──────── RECORDS SUPPLIED ────────

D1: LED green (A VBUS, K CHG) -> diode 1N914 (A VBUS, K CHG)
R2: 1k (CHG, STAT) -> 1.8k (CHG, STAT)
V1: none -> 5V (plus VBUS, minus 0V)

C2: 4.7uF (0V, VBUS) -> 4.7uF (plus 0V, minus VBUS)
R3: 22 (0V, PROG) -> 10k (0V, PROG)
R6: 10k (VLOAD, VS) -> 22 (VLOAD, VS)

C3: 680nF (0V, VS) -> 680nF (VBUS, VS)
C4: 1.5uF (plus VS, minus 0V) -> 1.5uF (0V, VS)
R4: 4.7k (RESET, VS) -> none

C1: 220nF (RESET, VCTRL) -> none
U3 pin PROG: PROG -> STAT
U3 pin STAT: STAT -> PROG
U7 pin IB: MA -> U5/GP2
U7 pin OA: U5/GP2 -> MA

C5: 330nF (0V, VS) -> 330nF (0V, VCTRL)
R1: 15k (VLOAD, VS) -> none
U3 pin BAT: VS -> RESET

────────
──────── RECORDS SUPPLIED ────────

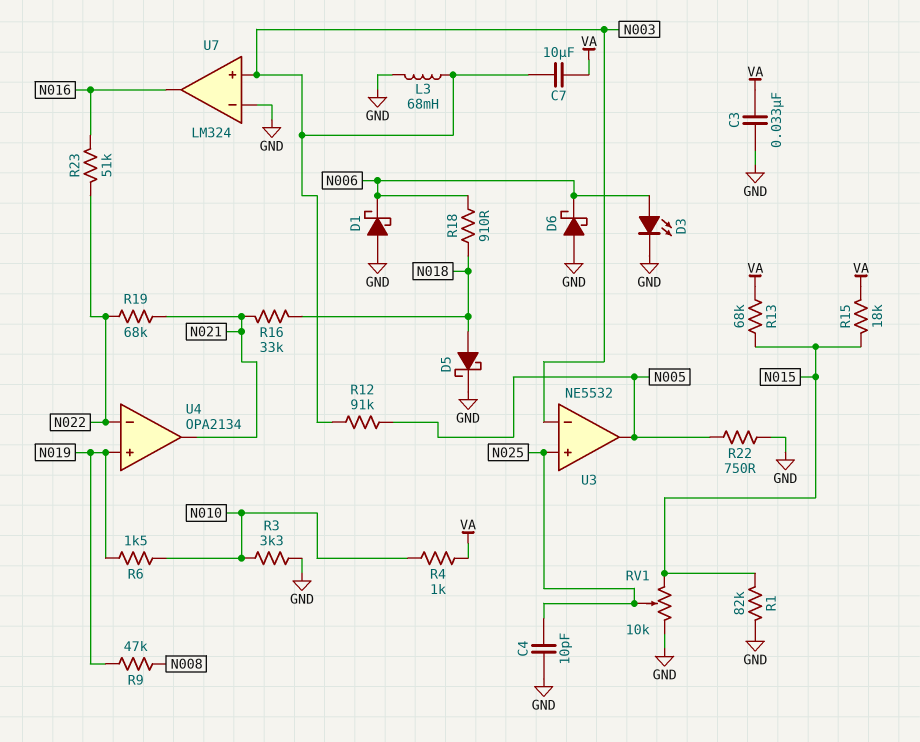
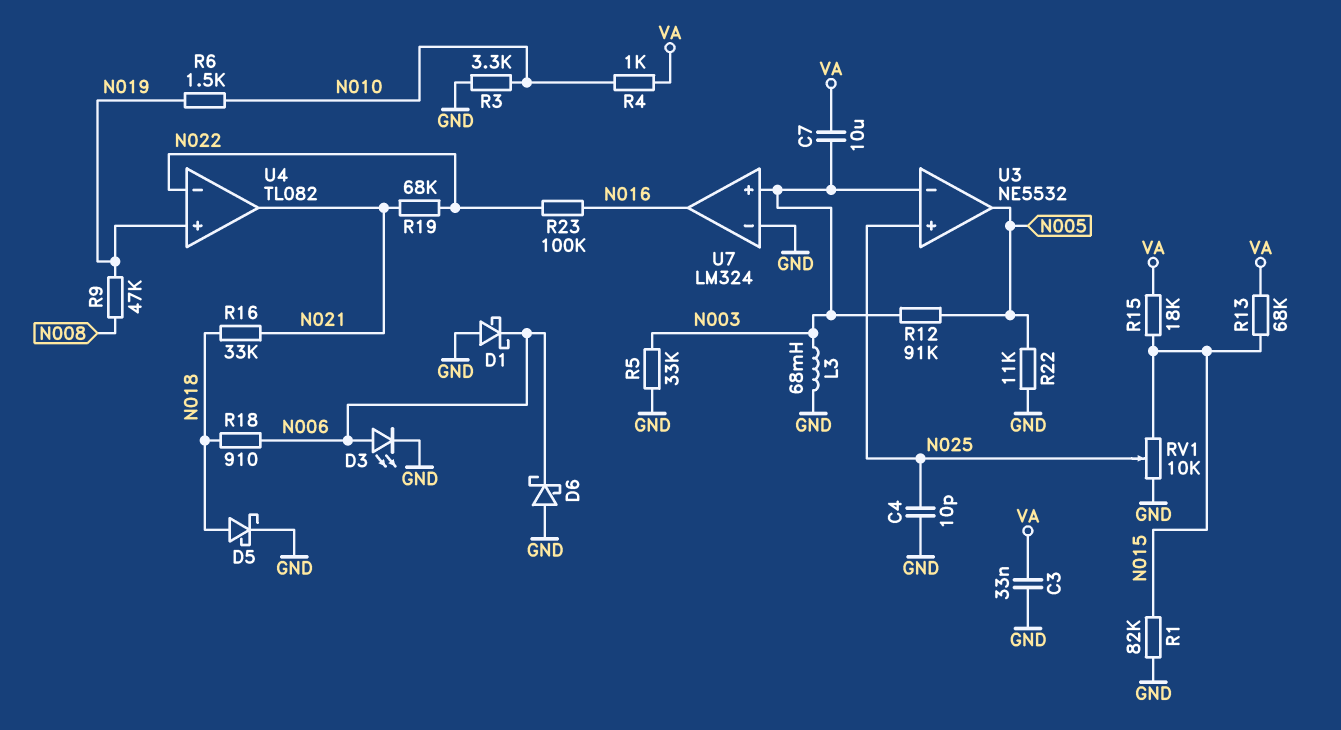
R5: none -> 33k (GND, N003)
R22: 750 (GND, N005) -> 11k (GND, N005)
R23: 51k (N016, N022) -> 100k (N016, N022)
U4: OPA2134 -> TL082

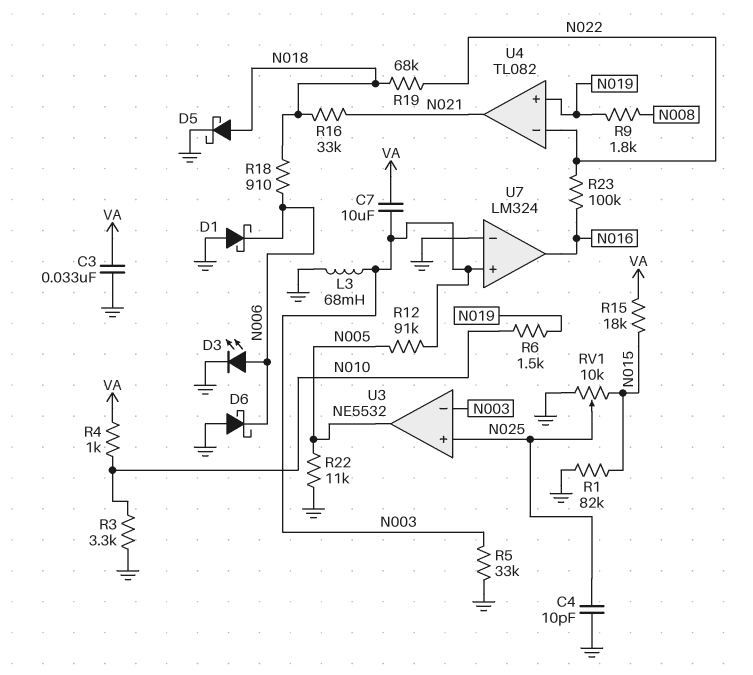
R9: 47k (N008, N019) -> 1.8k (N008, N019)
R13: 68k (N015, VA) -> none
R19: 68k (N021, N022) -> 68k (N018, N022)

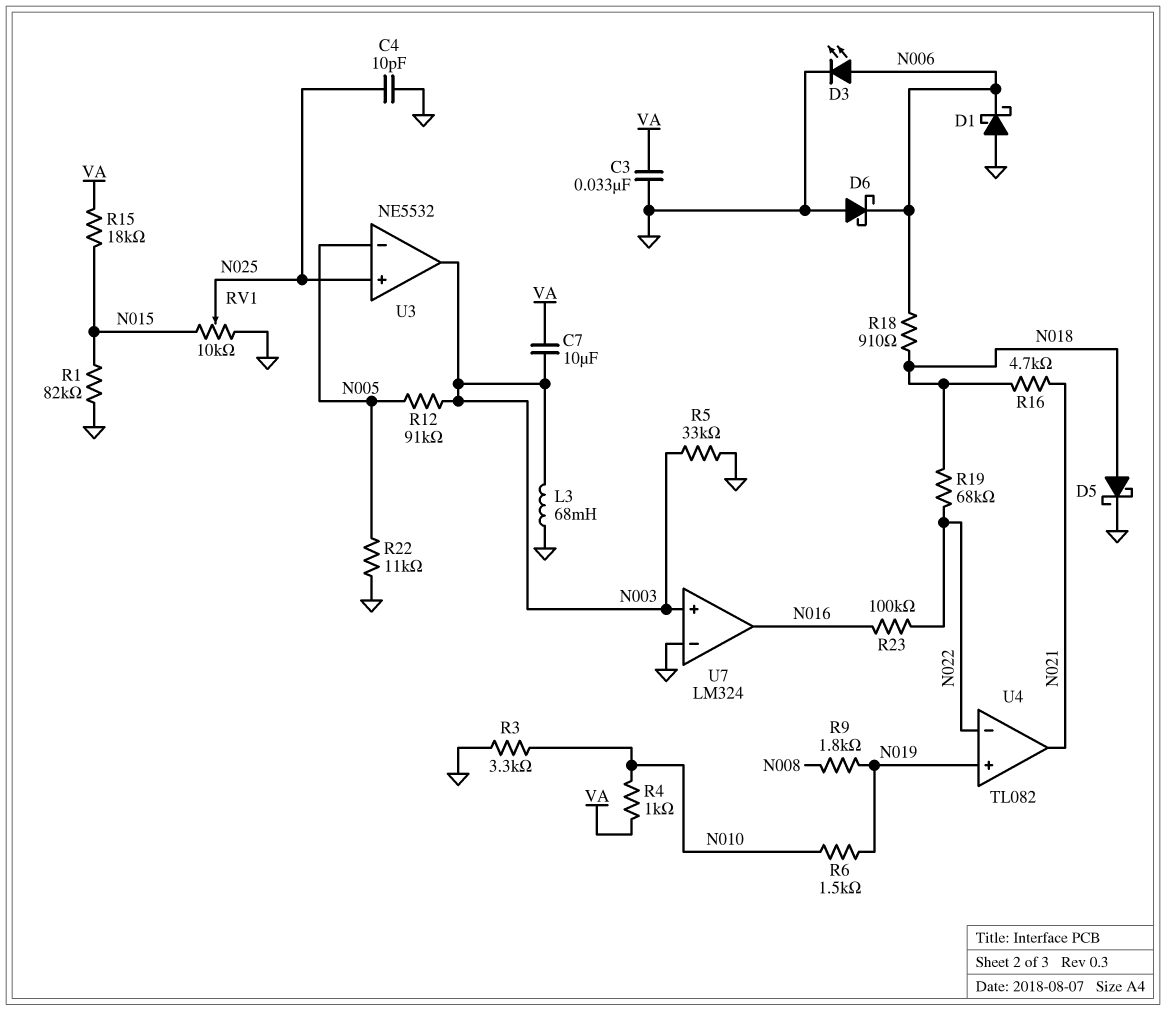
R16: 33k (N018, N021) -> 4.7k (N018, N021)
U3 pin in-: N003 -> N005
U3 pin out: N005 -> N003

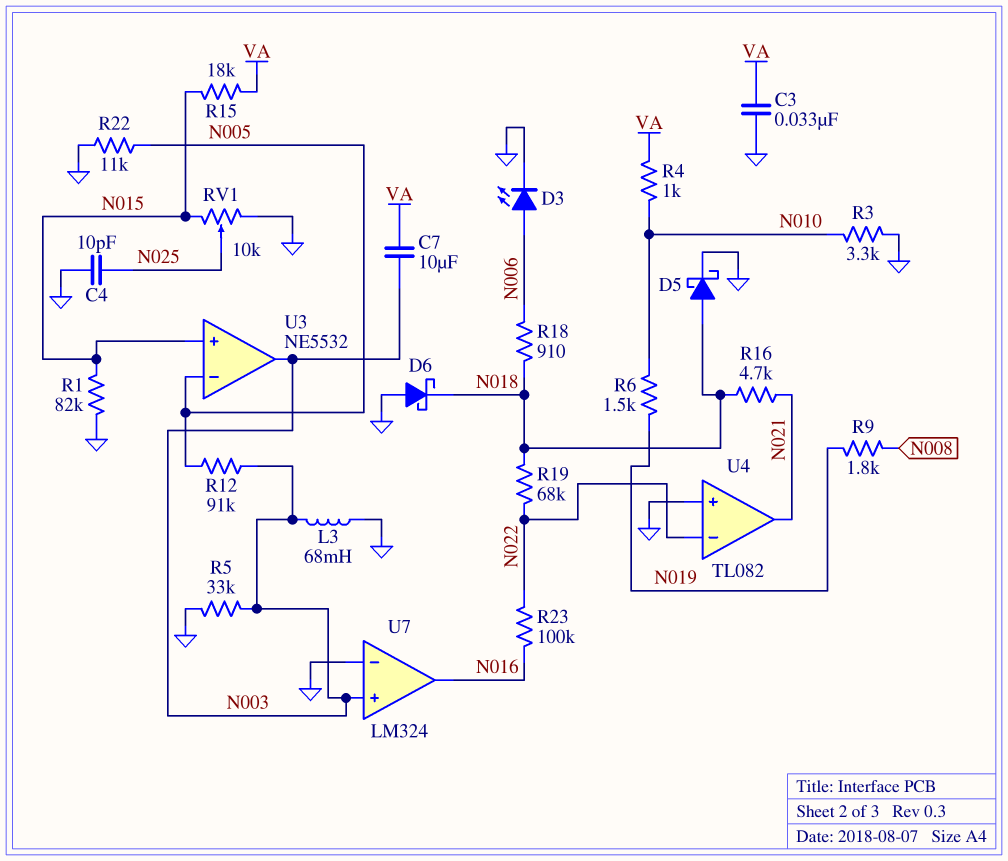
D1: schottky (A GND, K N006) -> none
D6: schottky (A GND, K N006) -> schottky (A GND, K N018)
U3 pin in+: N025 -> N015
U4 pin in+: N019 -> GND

────────

◆ **WHAT NEEDS TO BE DONE**
Extract from the records above the lines from the one containing "C3: 680nF (0V, VS) -> 680nF (VBUS, VS)" to the one containing "U3 pin BAT: VS -> RESET", both lines included, exactly as they appear and with nothing else.

◆ **EXERCISE SOLUTION**
C3: 680nF (0V, VS) -> 680nF (VBUS, VS)
C4: 1.5uF (plus VS, minus 0V) -> 1.5uF (0V, VS)
R4: 4.7k (RESET, VS) -> none

C1: 220nF (RESET, VCTRL) -> none
U3 pin PROG: PROG -> STAT
U3 pin STAT: STAT -> PROG
U7 pin IB: MA -> U5/GP2
U7 pin OA: U5/GP2 -> MA

C5: 330nF (0V, VS) -> 330nF (0V, VCTRL)
R1: 15k (VLOAD, VS) -> none
U3 pin BAT: VS -> RESET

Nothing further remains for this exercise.